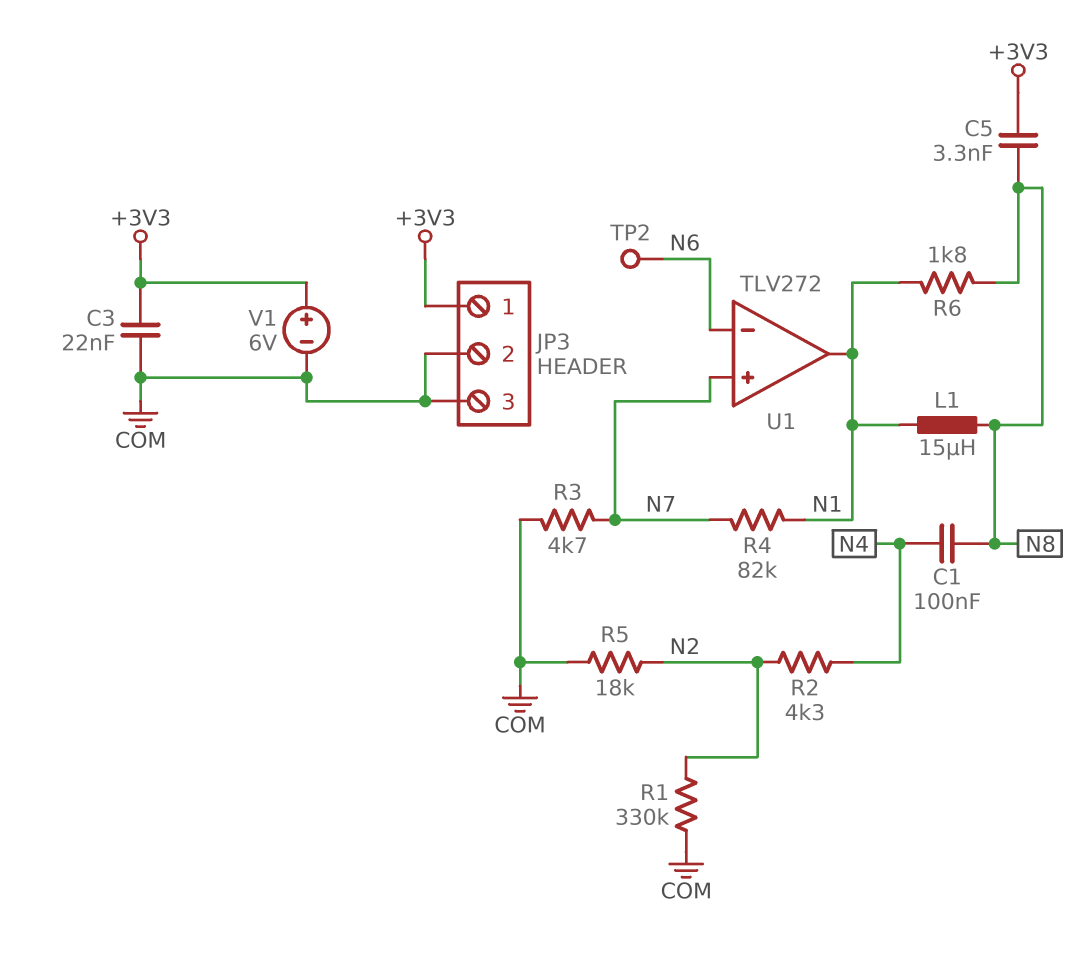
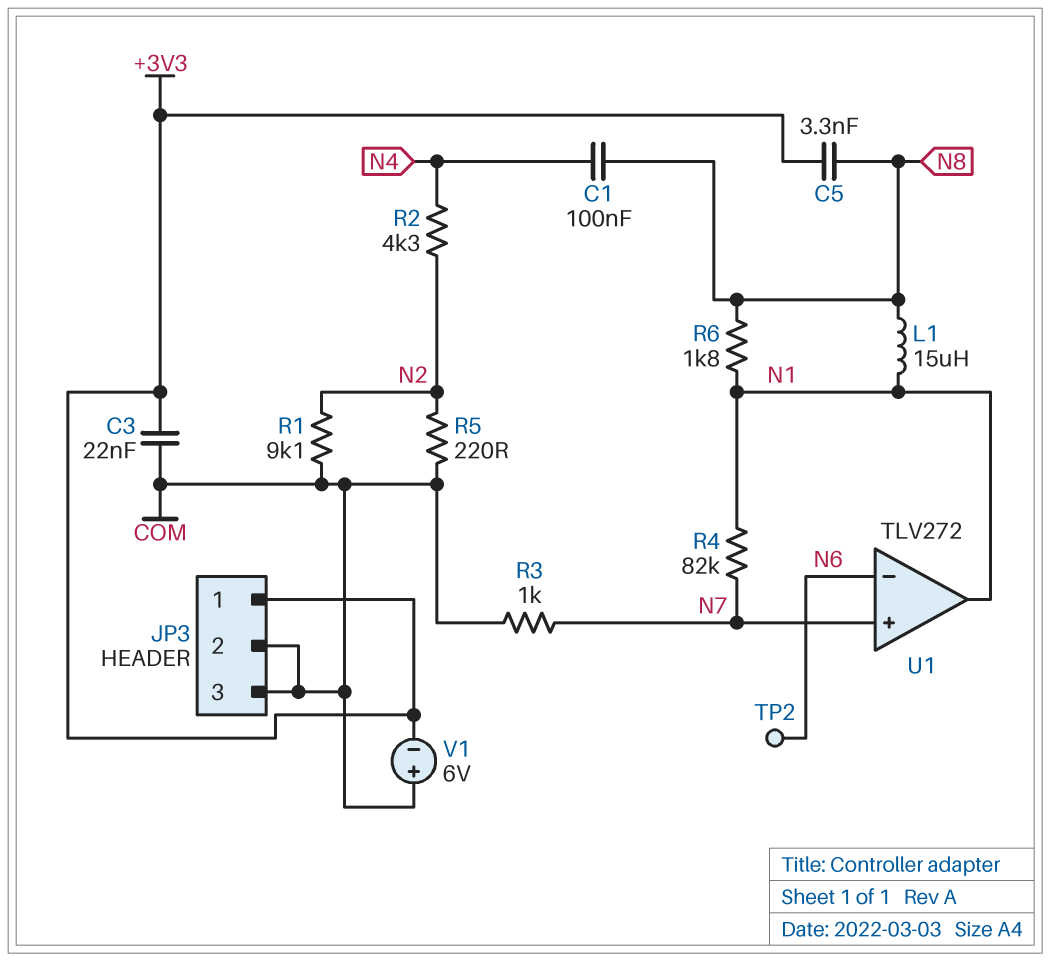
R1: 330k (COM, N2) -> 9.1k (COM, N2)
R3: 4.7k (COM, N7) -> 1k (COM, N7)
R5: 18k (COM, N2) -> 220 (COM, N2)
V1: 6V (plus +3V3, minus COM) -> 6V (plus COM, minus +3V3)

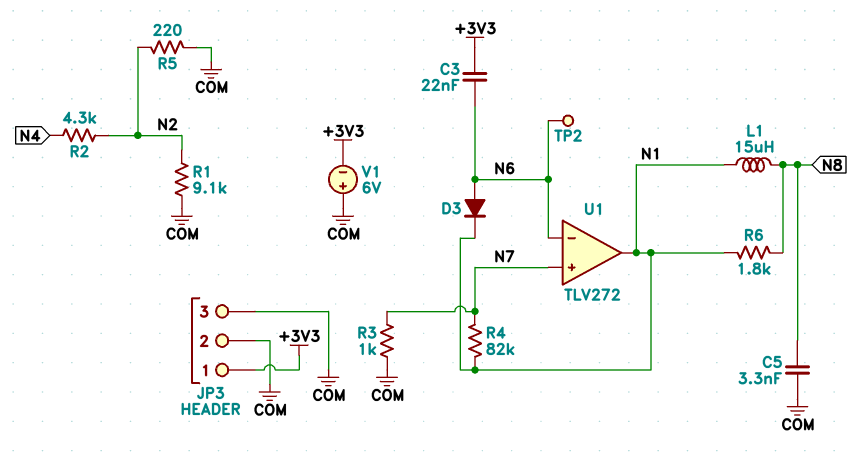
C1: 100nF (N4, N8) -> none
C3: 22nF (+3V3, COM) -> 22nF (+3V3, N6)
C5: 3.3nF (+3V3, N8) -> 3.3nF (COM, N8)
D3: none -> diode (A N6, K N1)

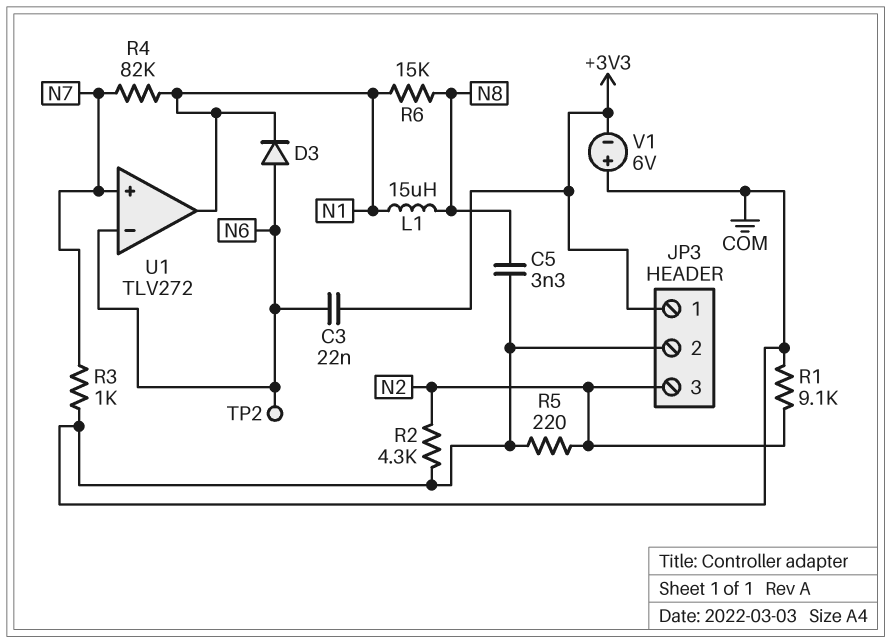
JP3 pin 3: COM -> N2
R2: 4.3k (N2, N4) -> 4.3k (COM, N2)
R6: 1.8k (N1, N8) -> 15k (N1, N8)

• _Your objective_
Every line from the one with "D3: none -> diode (A N6, K N1)" through the last line of the data must be copied exactly. Leave the pictures out.

• _Exercise response_
D3: none -> diode (A N6, K N1)

JP3 pin 3: COM -> N2
R2: 4.3k (N2, N4) -> 4.3k (COM, N2)
R6: 1.8k (N1, N8) -> 15k (N1, N8)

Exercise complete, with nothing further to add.